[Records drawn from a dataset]
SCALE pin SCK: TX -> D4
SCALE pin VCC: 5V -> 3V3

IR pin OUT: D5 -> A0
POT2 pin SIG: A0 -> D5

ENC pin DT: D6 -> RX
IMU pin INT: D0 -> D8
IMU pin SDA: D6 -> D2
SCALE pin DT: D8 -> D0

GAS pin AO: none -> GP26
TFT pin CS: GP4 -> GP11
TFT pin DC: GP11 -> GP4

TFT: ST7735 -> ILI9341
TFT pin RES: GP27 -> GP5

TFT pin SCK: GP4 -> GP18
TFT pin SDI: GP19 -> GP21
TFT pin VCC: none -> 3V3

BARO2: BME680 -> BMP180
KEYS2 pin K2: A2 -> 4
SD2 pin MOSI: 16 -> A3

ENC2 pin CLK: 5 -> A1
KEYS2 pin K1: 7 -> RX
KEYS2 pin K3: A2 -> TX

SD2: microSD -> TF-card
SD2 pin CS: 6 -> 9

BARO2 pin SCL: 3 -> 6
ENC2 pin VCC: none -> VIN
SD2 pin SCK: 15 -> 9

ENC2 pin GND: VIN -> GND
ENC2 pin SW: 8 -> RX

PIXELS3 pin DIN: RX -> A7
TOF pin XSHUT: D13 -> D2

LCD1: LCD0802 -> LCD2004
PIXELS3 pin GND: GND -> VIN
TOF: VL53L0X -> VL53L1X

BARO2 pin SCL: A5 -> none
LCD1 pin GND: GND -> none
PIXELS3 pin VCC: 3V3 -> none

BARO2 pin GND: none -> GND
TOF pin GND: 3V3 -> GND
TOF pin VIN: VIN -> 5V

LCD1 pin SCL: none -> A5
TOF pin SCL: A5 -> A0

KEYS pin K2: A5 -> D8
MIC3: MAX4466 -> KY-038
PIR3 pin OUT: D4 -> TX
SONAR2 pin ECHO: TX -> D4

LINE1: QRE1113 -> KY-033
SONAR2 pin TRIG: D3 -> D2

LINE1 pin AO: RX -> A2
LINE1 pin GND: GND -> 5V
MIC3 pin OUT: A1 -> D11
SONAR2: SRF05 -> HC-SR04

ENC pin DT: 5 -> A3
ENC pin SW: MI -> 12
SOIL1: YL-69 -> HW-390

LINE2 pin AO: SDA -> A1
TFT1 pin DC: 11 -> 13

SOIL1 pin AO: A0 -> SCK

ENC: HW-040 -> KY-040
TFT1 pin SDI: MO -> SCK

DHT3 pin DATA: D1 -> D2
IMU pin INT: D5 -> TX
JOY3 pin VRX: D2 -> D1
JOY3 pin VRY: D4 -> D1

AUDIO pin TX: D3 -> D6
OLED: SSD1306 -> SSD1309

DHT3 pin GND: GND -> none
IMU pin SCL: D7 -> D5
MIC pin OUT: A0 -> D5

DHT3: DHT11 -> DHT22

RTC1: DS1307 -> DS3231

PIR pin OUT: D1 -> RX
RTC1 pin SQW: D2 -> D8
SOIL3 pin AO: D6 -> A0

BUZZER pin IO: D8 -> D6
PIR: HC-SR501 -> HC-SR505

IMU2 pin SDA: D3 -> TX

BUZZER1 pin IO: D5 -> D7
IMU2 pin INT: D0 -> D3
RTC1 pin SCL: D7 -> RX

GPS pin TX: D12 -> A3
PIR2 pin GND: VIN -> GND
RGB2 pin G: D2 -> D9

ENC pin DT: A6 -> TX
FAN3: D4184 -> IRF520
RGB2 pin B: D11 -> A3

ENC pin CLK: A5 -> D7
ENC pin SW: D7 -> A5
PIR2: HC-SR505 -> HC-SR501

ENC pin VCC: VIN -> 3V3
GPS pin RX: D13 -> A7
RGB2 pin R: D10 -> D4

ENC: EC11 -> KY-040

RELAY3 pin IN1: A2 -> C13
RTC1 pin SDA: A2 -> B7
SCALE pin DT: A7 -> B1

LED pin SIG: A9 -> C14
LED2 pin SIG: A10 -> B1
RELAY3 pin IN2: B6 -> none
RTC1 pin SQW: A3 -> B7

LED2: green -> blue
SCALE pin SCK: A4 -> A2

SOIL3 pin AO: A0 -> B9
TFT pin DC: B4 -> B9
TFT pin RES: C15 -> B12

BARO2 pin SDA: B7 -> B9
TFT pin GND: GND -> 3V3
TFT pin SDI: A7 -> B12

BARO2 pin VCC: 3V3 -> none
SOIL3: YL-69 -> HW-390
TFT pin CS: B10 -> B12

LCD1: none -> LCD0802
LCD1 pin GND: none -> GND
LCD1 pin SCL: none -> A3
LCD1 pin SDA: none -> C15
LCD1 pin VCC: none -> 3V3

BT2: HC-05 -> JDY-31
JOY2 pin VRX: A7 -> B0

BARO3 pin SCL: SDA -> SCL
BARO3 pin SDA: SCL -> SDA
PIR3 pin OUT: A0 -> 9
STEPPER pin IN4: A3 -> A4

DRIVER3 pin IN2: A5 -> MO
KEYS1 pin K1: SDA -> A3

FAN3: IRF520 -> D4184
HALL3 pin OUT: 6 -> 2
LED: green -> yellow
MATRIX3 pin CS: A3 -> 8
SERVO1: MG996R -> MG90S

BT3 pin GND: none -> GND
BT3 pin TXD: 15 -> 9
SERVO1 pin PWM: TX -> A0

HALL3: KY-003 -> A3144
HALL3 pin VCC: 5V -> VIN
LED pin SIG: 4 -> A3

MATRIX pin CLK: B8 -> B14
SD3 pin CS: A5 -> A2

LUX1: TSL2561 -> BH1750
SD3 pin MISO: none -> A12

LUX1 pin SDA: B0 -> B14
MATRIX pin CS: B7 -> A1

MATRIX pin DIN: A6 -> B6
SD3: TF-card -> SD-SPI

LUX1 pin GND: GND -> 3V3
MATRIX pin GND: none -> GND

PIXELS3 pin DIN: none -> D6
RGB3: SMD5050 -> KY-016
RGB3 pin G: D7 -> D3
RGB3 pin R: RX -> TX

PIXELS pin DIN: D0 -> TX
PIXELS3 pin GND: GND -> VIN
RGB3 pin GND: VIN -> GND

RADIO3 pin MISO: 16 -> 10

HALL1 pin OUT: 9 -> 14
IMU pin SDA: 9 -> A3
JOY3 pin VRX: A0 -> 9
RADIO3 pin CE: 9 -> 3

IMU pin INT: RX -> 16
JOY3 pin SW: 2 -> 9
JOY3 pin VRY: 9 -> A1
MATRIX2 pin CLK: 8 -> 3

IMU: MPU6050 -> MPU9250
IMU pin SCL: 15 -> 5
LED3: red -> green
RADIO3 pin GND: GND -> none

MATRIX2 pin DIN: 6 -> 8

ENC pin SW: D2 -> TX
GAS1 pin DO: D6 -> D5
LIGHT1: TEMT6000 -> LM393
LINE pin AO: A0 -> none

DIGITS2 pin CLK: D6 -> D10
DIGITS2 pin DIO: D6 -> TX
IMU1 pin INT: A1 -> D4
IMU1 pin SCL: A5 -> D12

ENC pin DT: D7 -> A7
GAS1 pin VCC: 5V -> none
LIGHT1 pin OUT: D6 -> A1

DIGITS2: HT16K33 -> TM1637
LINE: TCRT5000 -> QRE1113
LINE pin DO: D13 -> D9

■ Required action ■
The full set of records should be duplicated exactly.

■ Answer space ■
SCALE pin SCK: TX -> D4
SCALE pin VCC: 5V -> 3V3

IR pin OUT: D5 -> A0
POT2 pin SIG: A0 -> D5

ENC pin DT: D6 -> RX
IMU pin INT: D0 -> D8
IMU pin SDA: D6 -> D2
SCALE pin DT: D8 -> D0

GAS pin AO: none -> GP26
TFT pin CS: GP4 -> GP11
TFT pin DC: GP11 -> GP4

TFT: ST7735 -> ILI9341
TFT pin RES: GP27 -> GP5

TFT pin SCK: GP4 -> GP18
TFT pin SDI: GP19 -> GP21
TFT pin VCC: none -> 3V3

BARO2: BME680 -> BMP180
KEYS2 pin K2: A2 -> 4
SD2 pin MOSI: 16 -> A3

ENC2 pin CLK: 5 -> A1
KEYS2 pin K1: 7 -> RX
KEYS2 pin K3: A2 -> TX

SD2: microSD -> TF-card
SD2 pin CS: 6 -> 9

BARO2 pin SCL: 3 -> 6
ENC2 pin VCC: none -> VIN
SD2 pin SCK: 15 -> 9

ENC2 pin GND: VIN -> GND
ENC2 pin SW: 8 -> RX

PIXELS3 pin DIN: RX -> A7
TOF pin XSHUT: D13 -> D2

LCD1: LCD0802 -> LCD2004
PIXELS3 pin GND: GND -> VIN
TOF: VL53L0X -> VL53L1X

BARO2 pin SCL: A5 -> none
LCD1 pin GND: GND -> none
PIXELS3 pin VCC: 3V3 -> none

BARO2 pin GND: none -> GND
TOF pin GND: 3V3 -> GND
TOF pin VIN: VIN -> 5V

LCD1 pin SCL: none -> A5
TOF pin SCL: A5 -> A0

KEYS pin K2: A5 -> D8
MIC3: MAX4466 -> KY-038
PIR3 pin OUT: D4 -> TX
SONAR2 pin ECHO: TX -> D4

LINE1: QRE1113 -> KY-033
SONAR2 pin TRIG: D3 -> D2

LINE1 pin AO: RX -> A2
LINE1 pin GND: GND -> 5V
MIC3 pin OUT: A1 -> D11
SONAR2: SRF05 -> HC-SR04

ENC pin DT: 5 -> A3
ENC pin SW: MI -> 12
SOIL1: YL-69 -> HW-390

LINE2 pin AO: SDA -> A1
TFT1 pin DC: 11 -> 13

SOIL1 pin AO: A0 -> SCK

ENC: HW-040 -> KY-040
TFT1 pin SDI: MO -> SCK

DHT3 pin DATA: D1 -> D2
IMU pin INT: D5 -> TX
JOY3 pin VRX: D2 -> D1
JOY3 pin VRY: D4 -> D1

AUDIO pin TX: D3 -> D6
OLED: SSD1306 -> SSD1309

DHT3 pin GND: GND -> none
IMU pin SCL: D7 -> D5
MIC pin OUT: A0 -> D5

DHT3: DHT11 -> DHT22

RTC1: DS1307 -> DS3231

PIR pin OUT: D1 -> RX
RTC1 pin SQW: D2 -> D8
SOIL3 pin AO: D6 -> A0

BUZZER pin IO: D8 -> D6
PIR: HC-SR501 -> HC-SR505

IMU2 pin SDA: D3 -> TX

BUZZER1 pin IO: D5 -> D7
IMU2 pin INT: D0 -> D3
RTC1 pin SCL: D7 -> RX

GPS pin TX: D12 -> A3
PIR2 pin GND: VIN -> GND
RGB2 pin G: D2 -> D9

ENC pin DT: A6 -> TX
FAN3: D4184 -> IRF520
RGB2 pin B: D11 -> A3

ENC pin CLK: A5 -> D7
ENC pin SW: D7 -> A5
PIR2: HC-SR505 -> HC-SR501

ENC pin VCC: VIN -> 3V3
GPS pin RX: D13 -> A7
RGB2 pin R: D10 -> D4

ENC: EC11 -> KY-040

RELAY3 pin IN1: A2 -> C13
RTC1 pin SDA: A2 -> B7
SCALE pin DT: A7 -> B1

LED pin SIG: A9 -> C14
LED2 pin SIG: A10 -> B1
RELAY3 pin IN2: B6 -> none
RTC1 pin SQW: A3 -> B7

LED2: green -> blue
SCALE pin SCK: A4 -> A2

SOIL3 pin AO: A0 -> B9
TFT pin DC: B4 -> B9
TFT pin RES: C15 -> B12

BARO2 pin SDA: B7 -> B9
TFT pin GND: GND -> 3V3
TFT pin SDI: A7 -> B12

BARO2 pin VCC: 3V3 -> none
SOIL3: YL-69 -> HW-390
TFT pin CS: B10 -> B12

LCD1: none -> LCD0802
LCD1 pin GND: none -> GND
LCD1 pin SCL: none -> A3
LCD1 pin SDA: none -> C15
LCD1 pin VCC: none -> 3V3

BT2: HC-05 -> JDY-31
JOY2 pin VRX: A7 -> B0

BARO3 pin SCL: SDA -> SCL
BARO3 pin SDA: SCL -> SDA
PIR3 pin OUT: A0 -> 9
STEPPER pin IN4: A3 -> A4

DRIVER3 pin IN2: A5 -> MO
KEYS1 pin K1: SDA -> A3

FAN3: IRF520 -> D4184
HALL3 pin OUT: 6 -> 2
LED: green -> yellow
MATRIX3 pin CS: A3 -> 8
SERVO1: MG996R -> MG90S

BT3 pin GND: none -> GND
BT3 pin TXD: 15 -> 9
SERVO1 pin PWM: TX -> A0

HALL3: KY-003 -> A3144
HALL3 pin VCC: 5V -> VIN
LED pin SIG: 4 -> A3

MATRIX pin CLK: B8 -> B14
SD3 pin CS: A5 -> A2

LUX1: TSL2561 -> BH1750
SD3 pin MISO: none -> A12

LUX1 pin SDA: B0 -> B14
MATRIX pin CS: B7 -> A1

MATRIX pin DIN: A6 -> B6
SD3: TF-card -> SD-SPI

LUX1 pin GND: GND -> 3V3
MATRIX pin GND: none -> GND

PIXELS3 pin DIN: none -> D6
RGB3: SMD5050 -> KY-016
RGB3 pin G: D7 -> D3
RGB3 pin R: RX -> TX

PIXELS pin DIN: D0 -> TX
PIXELS3 pin GND: GND -> VIN
RGB3 pin GND: VIN -> GND

RADIO3 pin MISO: 16 -> 10

HALL1 pin OUT: 9 -> 14
IMU pin SDA: 9 -> A3
JOY3 pin VRX: A0 -> 9
RADIO3 pin CE: 9 -> 3

IMU pin INT: RX -> 16
JOY3 pin SW: 2 -> 9
JOY3 pin VRY: 9 -> A1
MATRIX2 pin CLK: 8 -> 3

IMU: MPU6050 -> MPU9250
IMU pin SCL: 15 -> 5
LED3: red -> green
RADIO3 pin GND: GND -> none

MATRIX2 pin DIN: 6 -> 8

ENC pin SW: D2 -> TX
GAS1 pin DO: D6 -> D5
LIGHT1: TEMT6000 -> LM393
LINE pin AO: A0 -> none

DIGITS2 pin CLK: D6 -> D10
DIGITS2 pin DIO: D6 -> TX
IMU1 pin INT: A1 -> D4
IMU1 pin SCL: A5 -> D12

ENC pin DT: D7 -> A7
GAS1 pin VCC: 5V -> none
LIGHT1 pin OUT: D6 -> A1

DIGITS2: HT16K33 -> TM1637
LINE: TCRT5000 -> QRE1113
LINE pin DO: D13 -> D9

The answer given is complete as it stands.